[DATASET RECORDS]
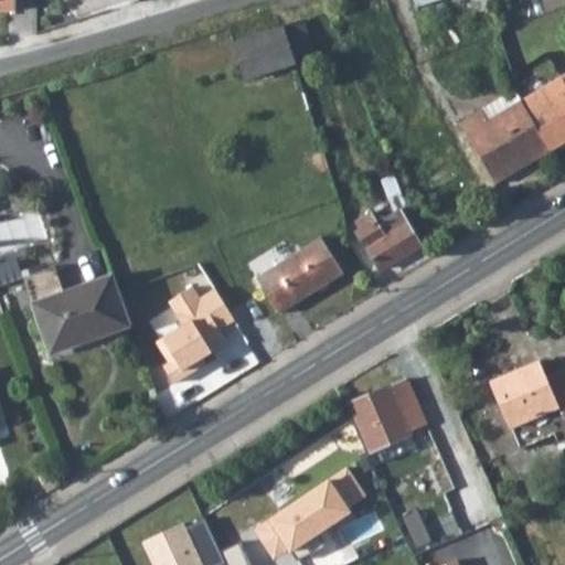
[(0,0),(0,13),(12,14),(12,0),(0,0)]
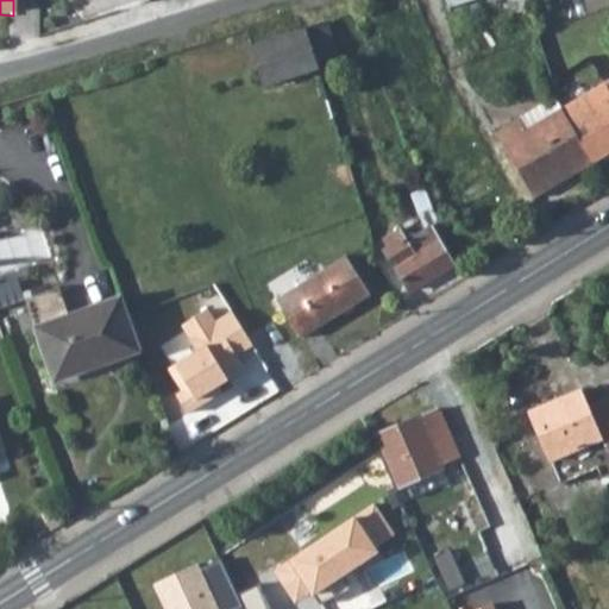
[(327,24),(307,30),(318,63),(339,56),(327,24)]
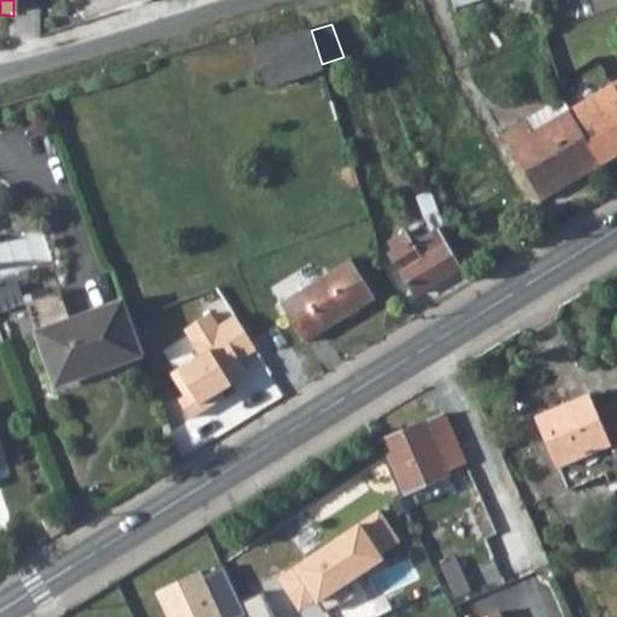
[(311,30),(256,50),(269,89),(324,70),(322,64),(311,30)]
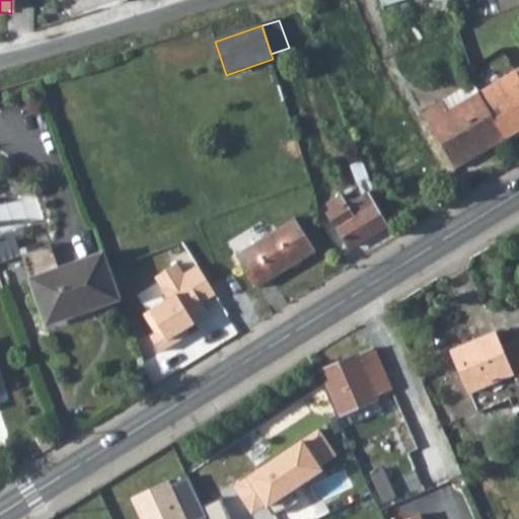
[(518,71),(486,92),(494,112),(492,114),(507,138),(518,131),(518,71)]
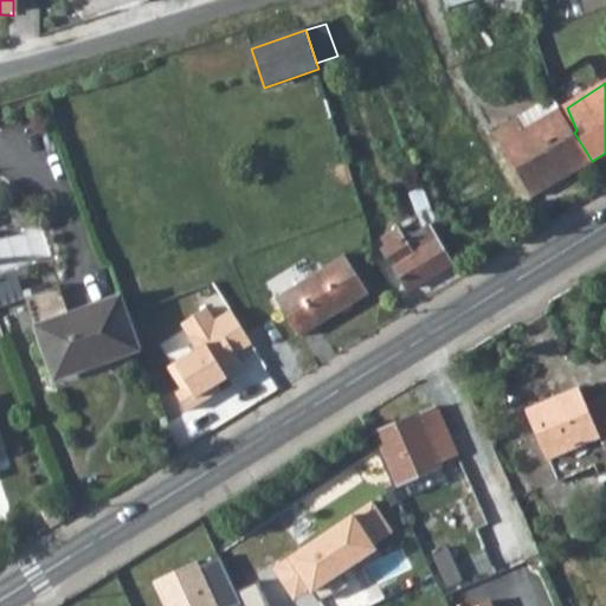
[(504,147),(503,147),(535,198),(592,161),(574,133),(577,130),(567,108),(528,133),(504,147)]
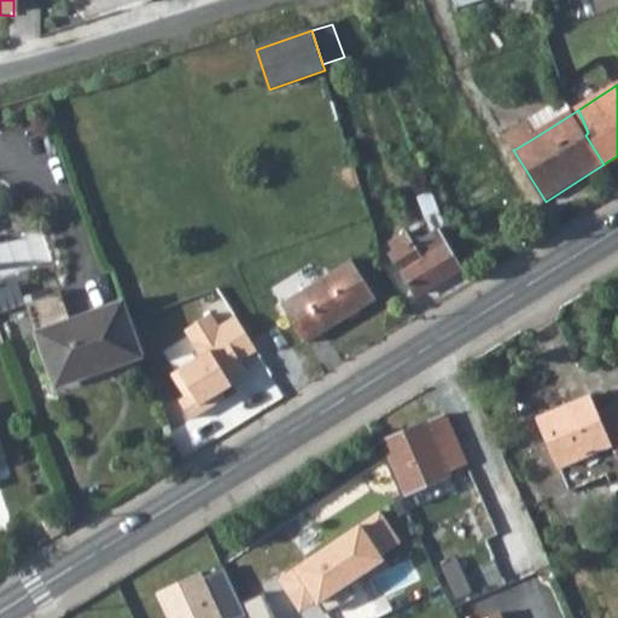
[(507,138),(514,150),(538,135),(532,123),(507,138)]
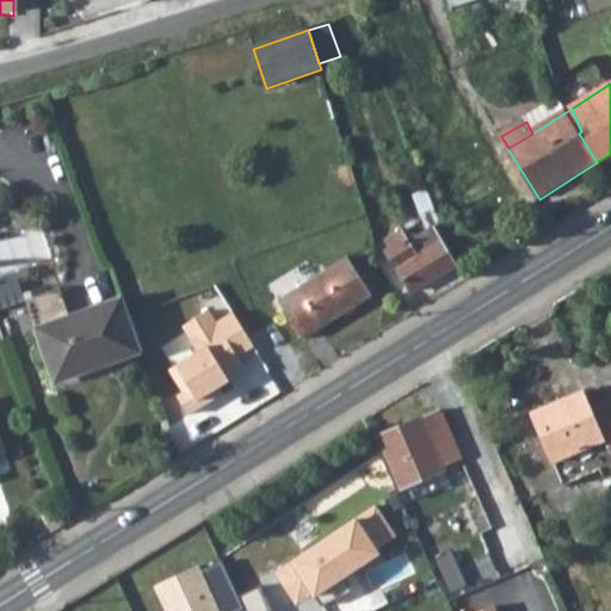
[(406,242),(392,251),(390,258),(414,294),(460,266),(437,228),(444,222),(433,196),(431,191),(403,203),(414,241),(408,245),(406,242)]
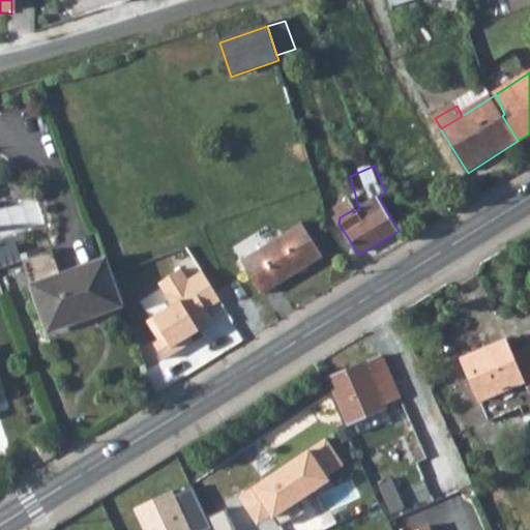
[(335,209),(340,217),(352,210),(347,202),(335,209)]
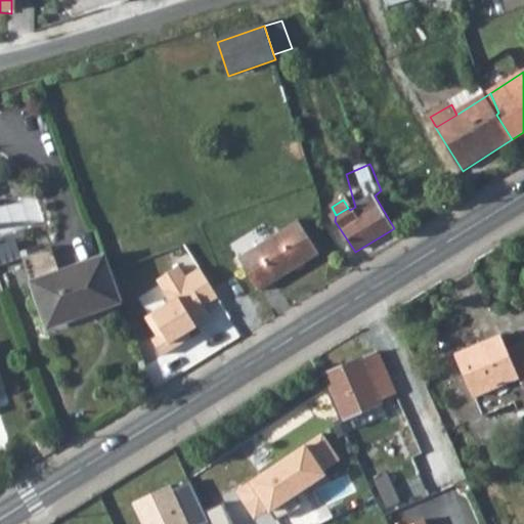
[(266,227),(233,248),(241,260),(234,264),(242,274),(247,270),(261,293),(320,254),(300,222),(274,238),(266,227)]
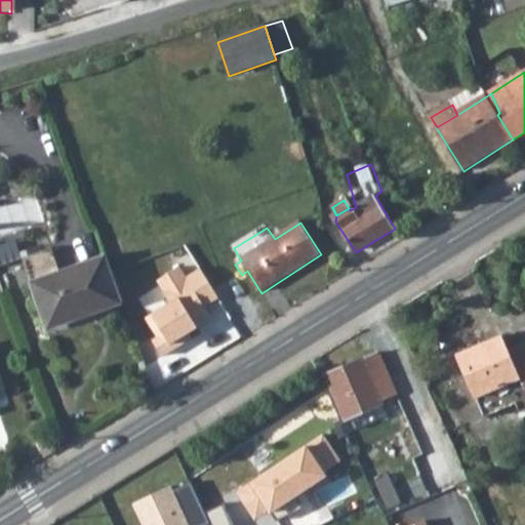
[(53,248),(25,258),(33,283),(63,273),(53,248)]
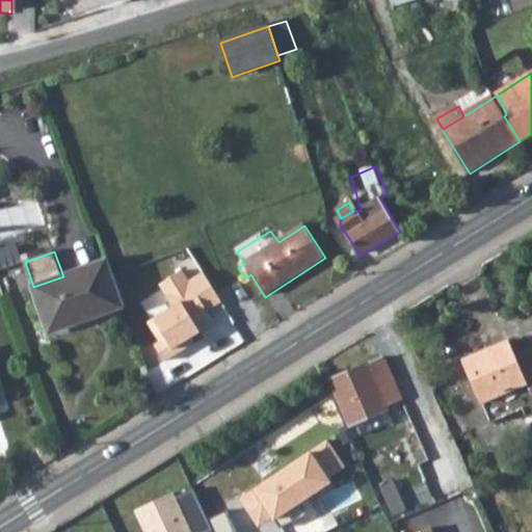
[(63,276),(33,287),(50,335),(127,308),(110,260),(63,276)]
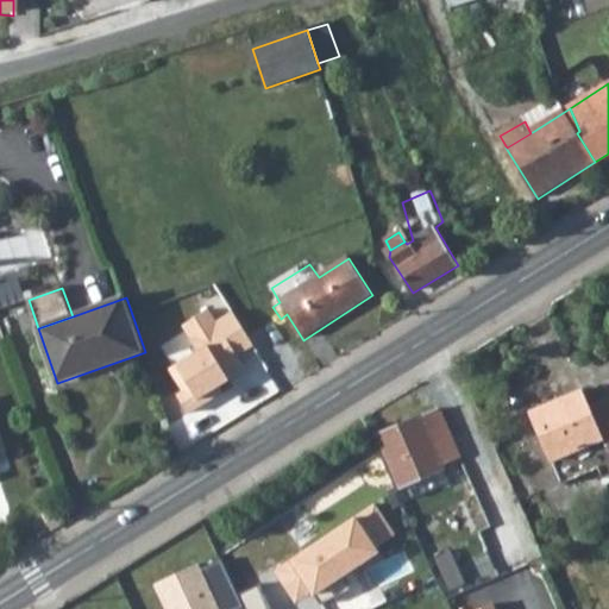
[(583,389),(529,414),(533,428),(556,482),(592,465),(600,482),(608,477),(608,397),(590,407),(583,389)]
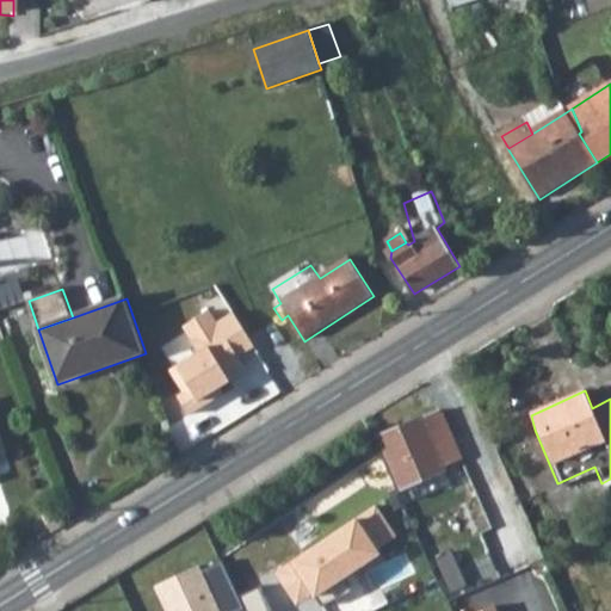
[(445,468),(467,458),(448,409),(377,438),(401,492),(406,491),(446,473),(445,468)]
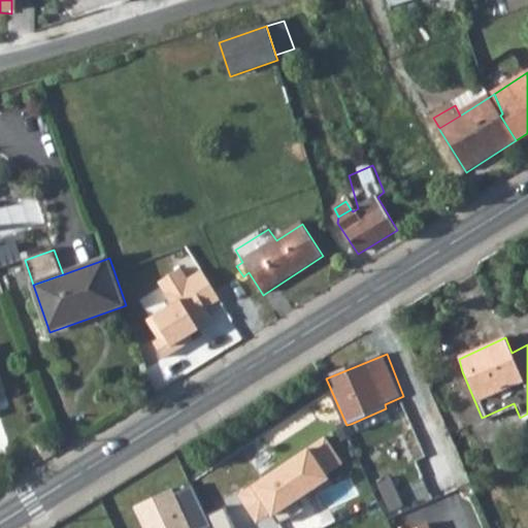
[(391,421),(386,408),(351,424),(356,436),(391,421)]
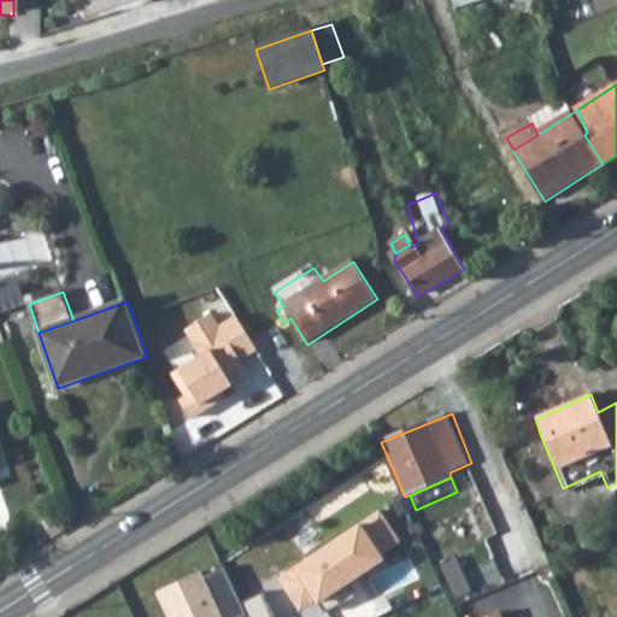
[(377,510),(277,576),(298,612),(316,603),(318,605),(385,562),(378,556),(399,542),(377,510)]
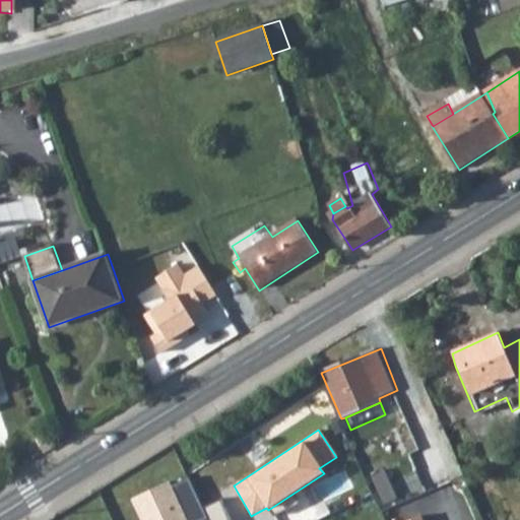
[(48,433),(38,440),(45,451),(55,444),(48,433)]
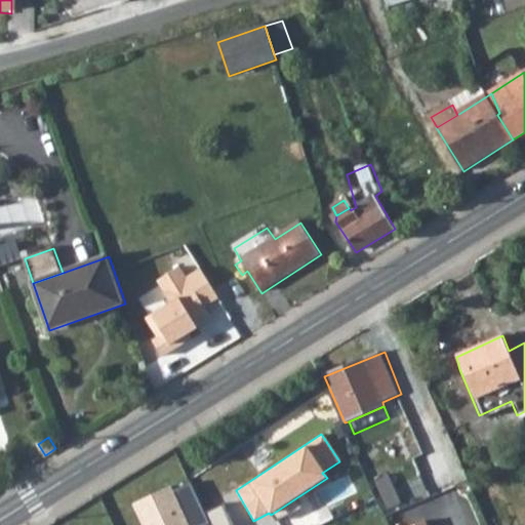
[(170,483),(133,500),(145,524),(201,524),(211,520),(193,480),(173,489),(170,483)]
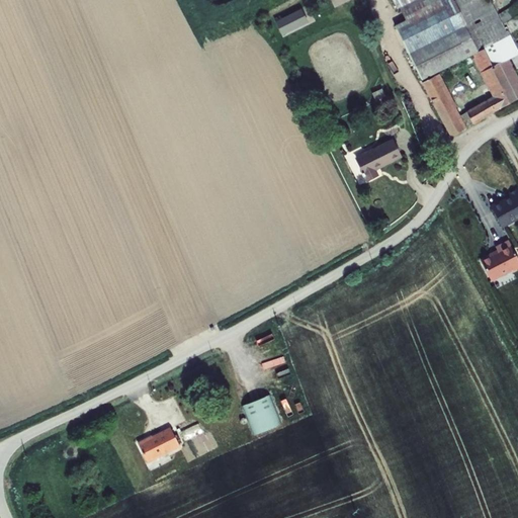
[(406,19),(396,24),(422,80),(472,55),(493,96),(466,111),(473,123),(517,99),(517,75),(510,60),(512,58),(516,67),(517,66),(517,48),(508,30),(506,31),(491,0),(393,0),(398,8),(400,7),(406,19)]
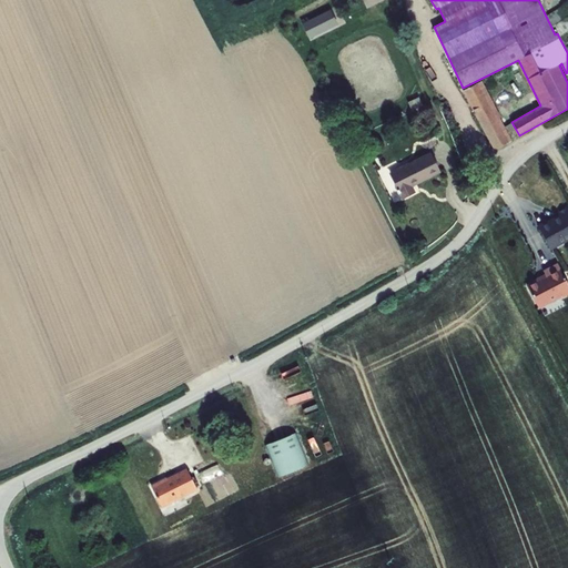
[(567,2),(547,16),(554,24),(556,23),(563,34),(567,30),(567,2)]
[/DATASET RECORDS]
● **EXERCISE**: All that should be printed is the lines from the one containing "[(48,433),(38,440),(45,451),(55,444),(48,433)]" through the last line of the material above, both ends included, exactly as they stand; please skip the pictures.

● **ANSWER SPACE**:
[(48,433),(38,440),(45,451),(55,444),(48,433)]
[(170,483),(133,500),(145,524),(201,524),(211,520),(193,480),(173,489),(170,483)]
[(406,19),(396,24),(422,80),(472,55),(493,96),(466,111),(473,123),(517,99),(517,75),(510,60),(512,58),(516,67),(517,66),(517,48),(508,30),(506,31),(491,0),(393,0),(398,8),(400,7),(406,19)]
[(567,2),(547,16),(554,24),(556,23),(563,34),(567,30),(567,2)]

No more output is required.